STUDY MATERIAL:
——

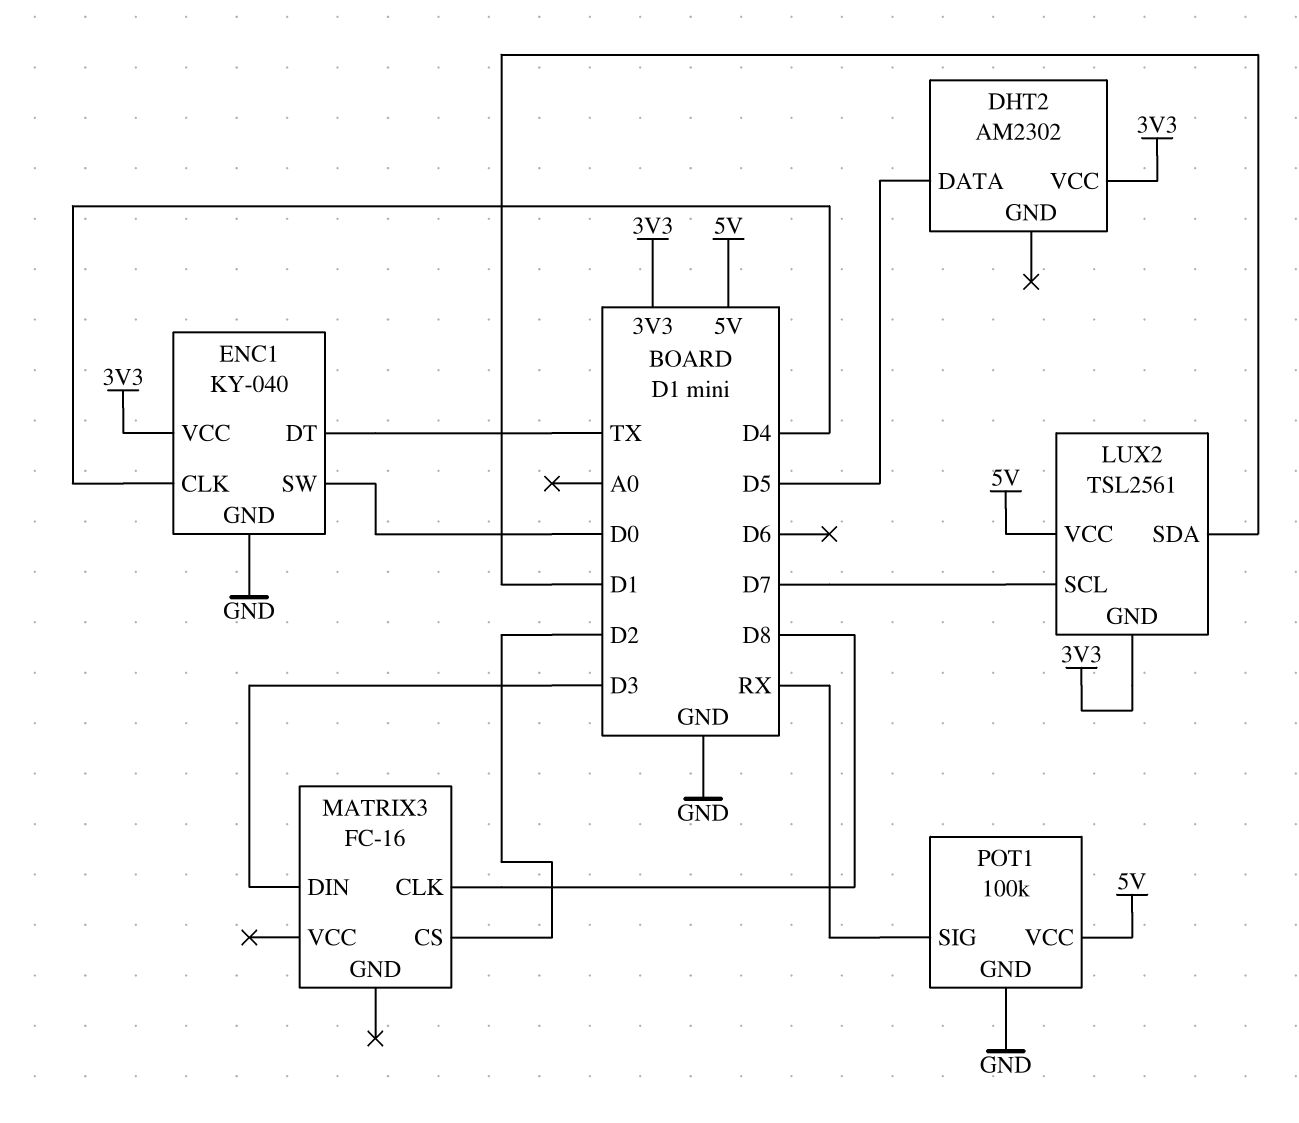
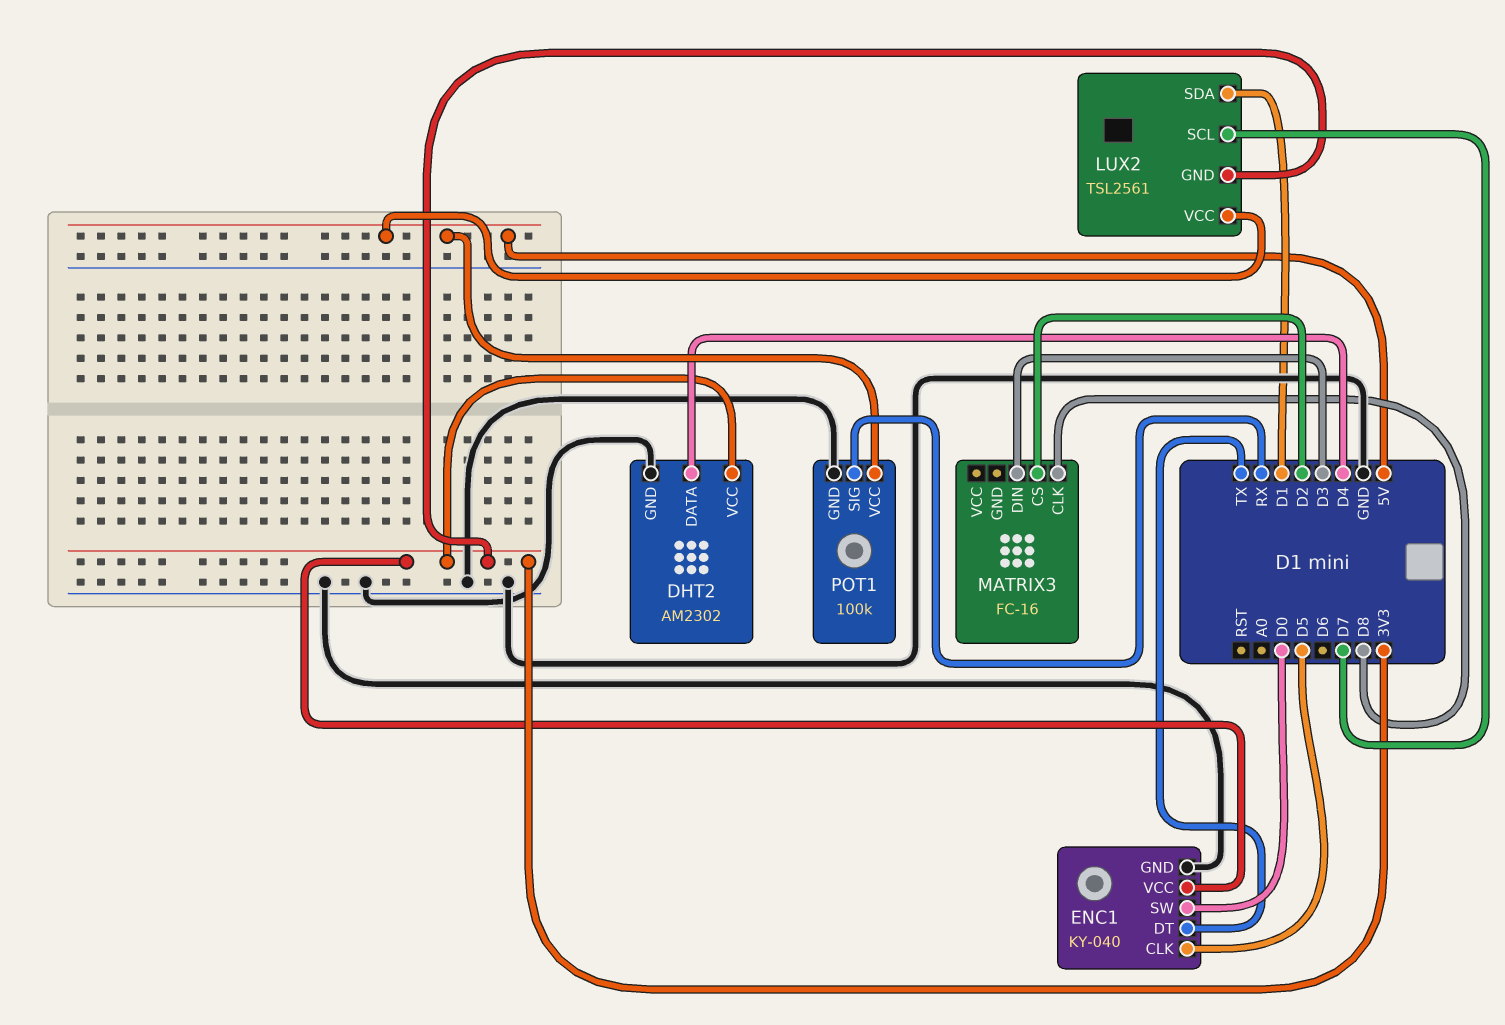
DHT2 pin DATA: D5 -> D4
DHT2 pin GND: none -> GND
ENC1 pin CLK: D4 -> D5

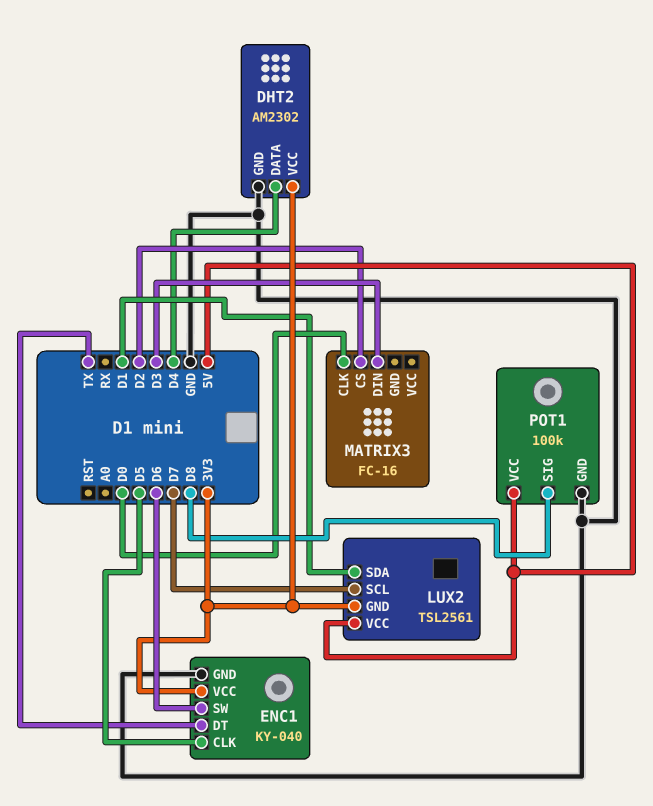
ENC1 pin SW: D0 -> D6
MATRIX3 pin CLK: D8 -> D0
POT1 pin SIG: RX -> D8

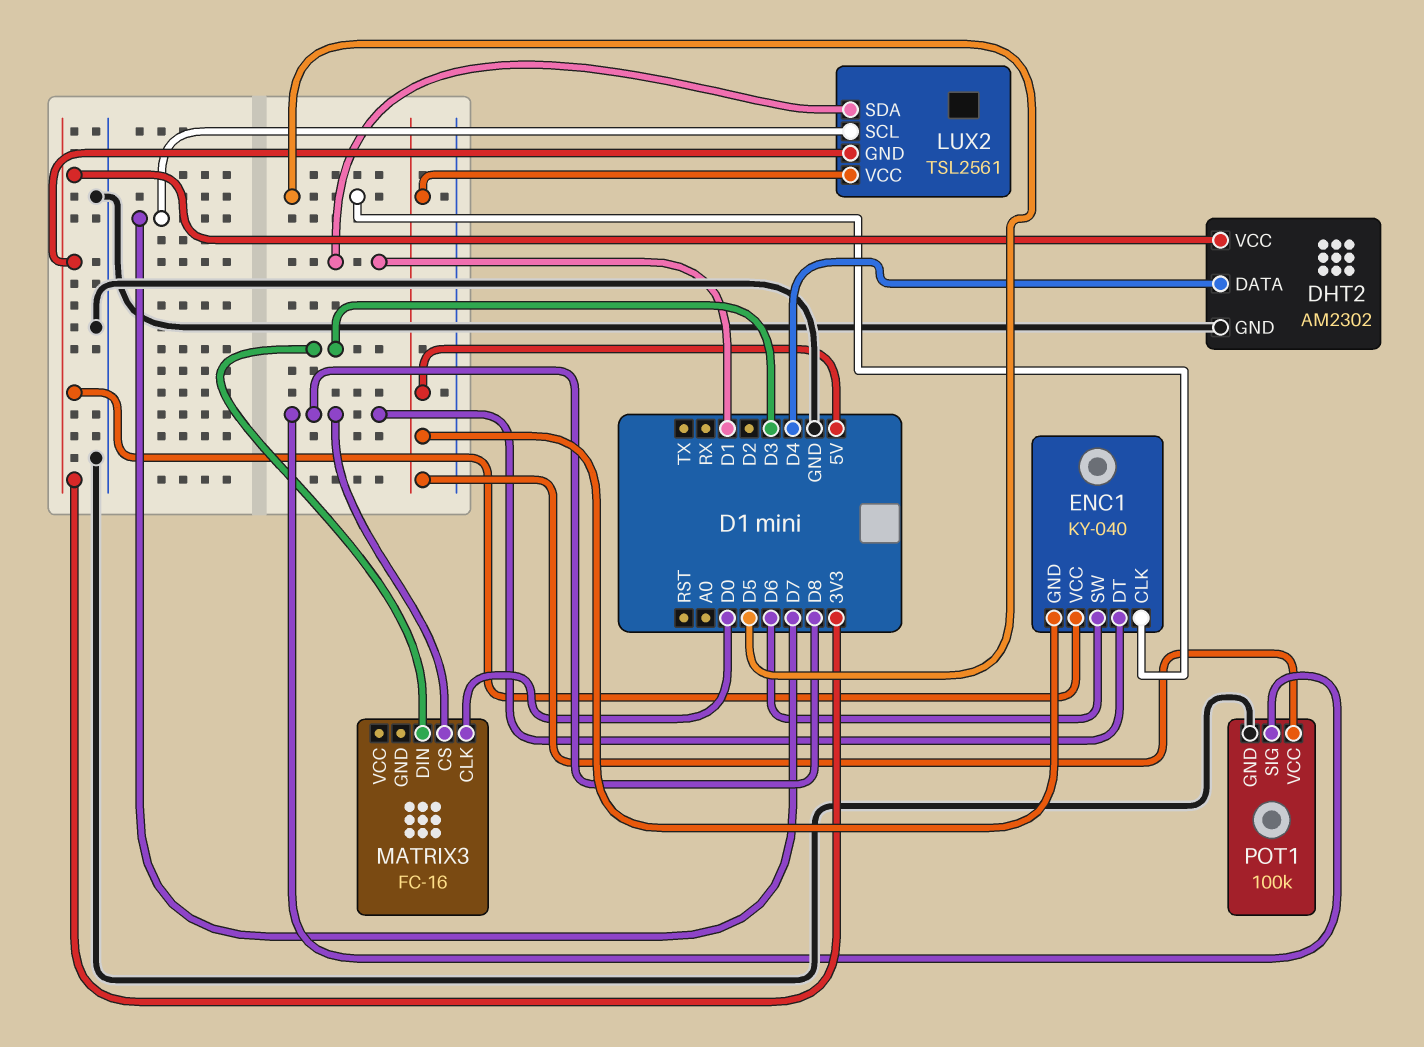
ENC1 pin DT: TX -> D8
ENC1 pin GND: GND -> 5V
MATRIX3 pin CS: D2 -> D8

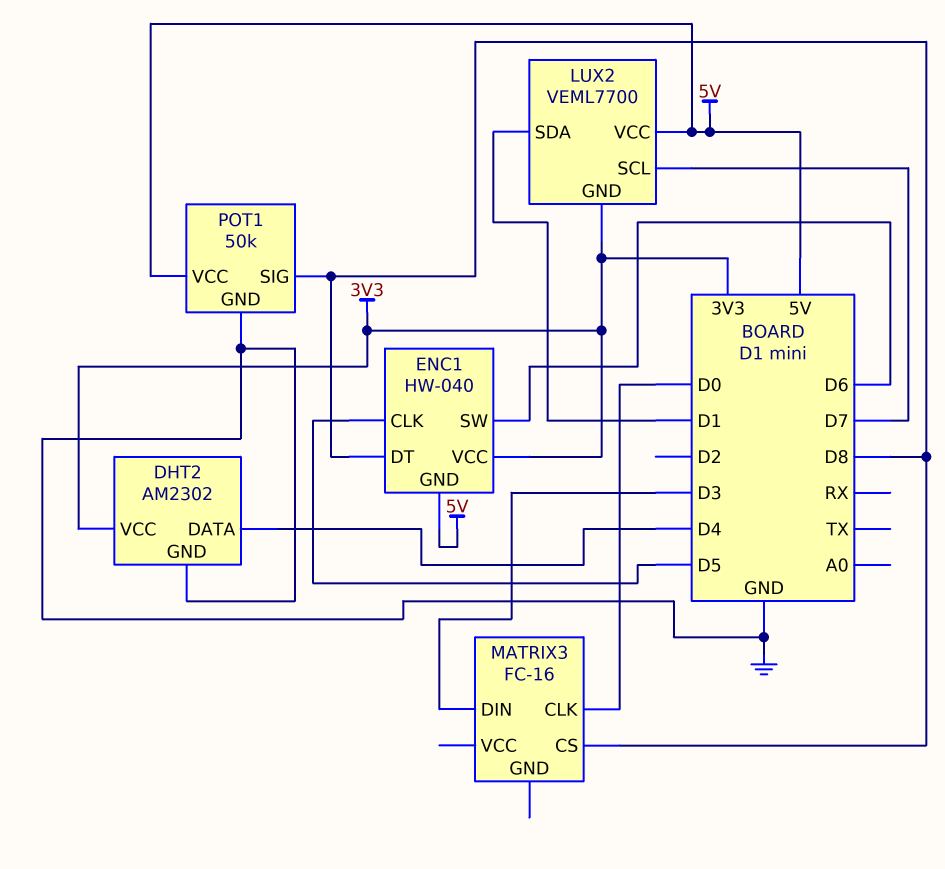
ENC1: KY-040 -> HW-040
LUX2: TSL2561 -> VEML7700
POT1: 100k -> 50k

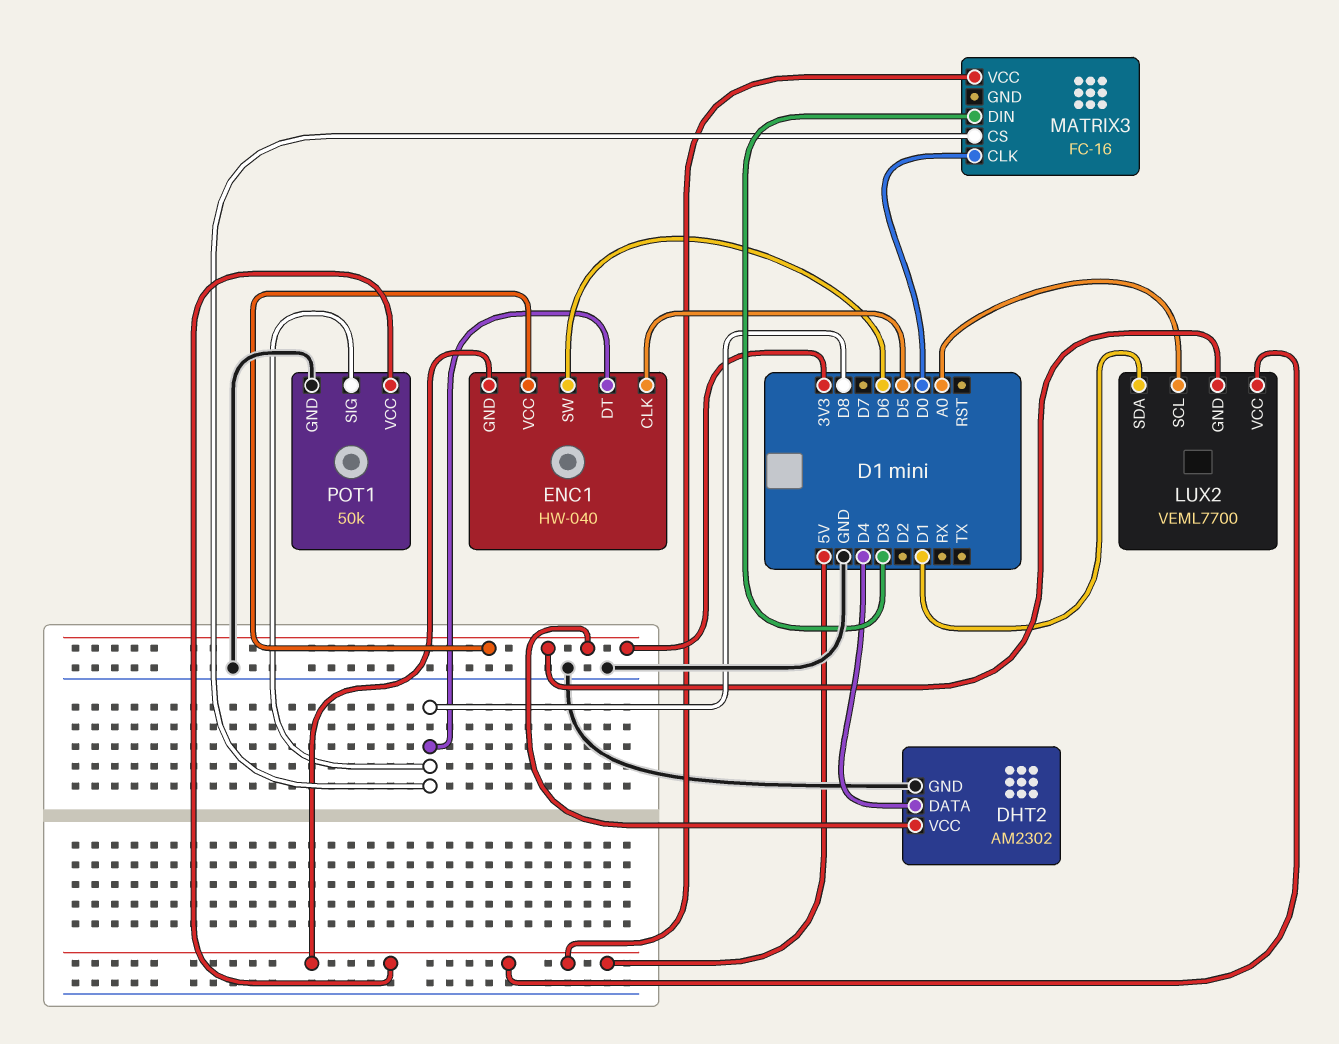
LUX2 pin SCL: D7 -> A0
MATRIX3 pin VCC: none -> 5V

——

EXERCISE OBJECTIVE: Everything above should be given again exactly, apart from the pictures.

RESPONSE AREA:
DHT2 pin DATA: D5 -> D4
DHT2 pin GND: none -> GND
ENC1 pin CLK: D4 -> D5

ENC1 pin SW: D0 -> D6
MATRIX3 pin CLK: D8 -> D0
POT1 pin SIG: RX -> D8

ENC1 pin DT: TX -> D8
ENC1 pin GND: GND -> 5V
MATRIX3 pin CS: D2 -> D8

ENC1: KY-040 -> HW-040
LUX2: TSL2561 -> VEML7700
POT1: 100k -> 50k

LUX2 pin SCL: D7 -> A0
MATRIX3 pin VCC: none -> 5V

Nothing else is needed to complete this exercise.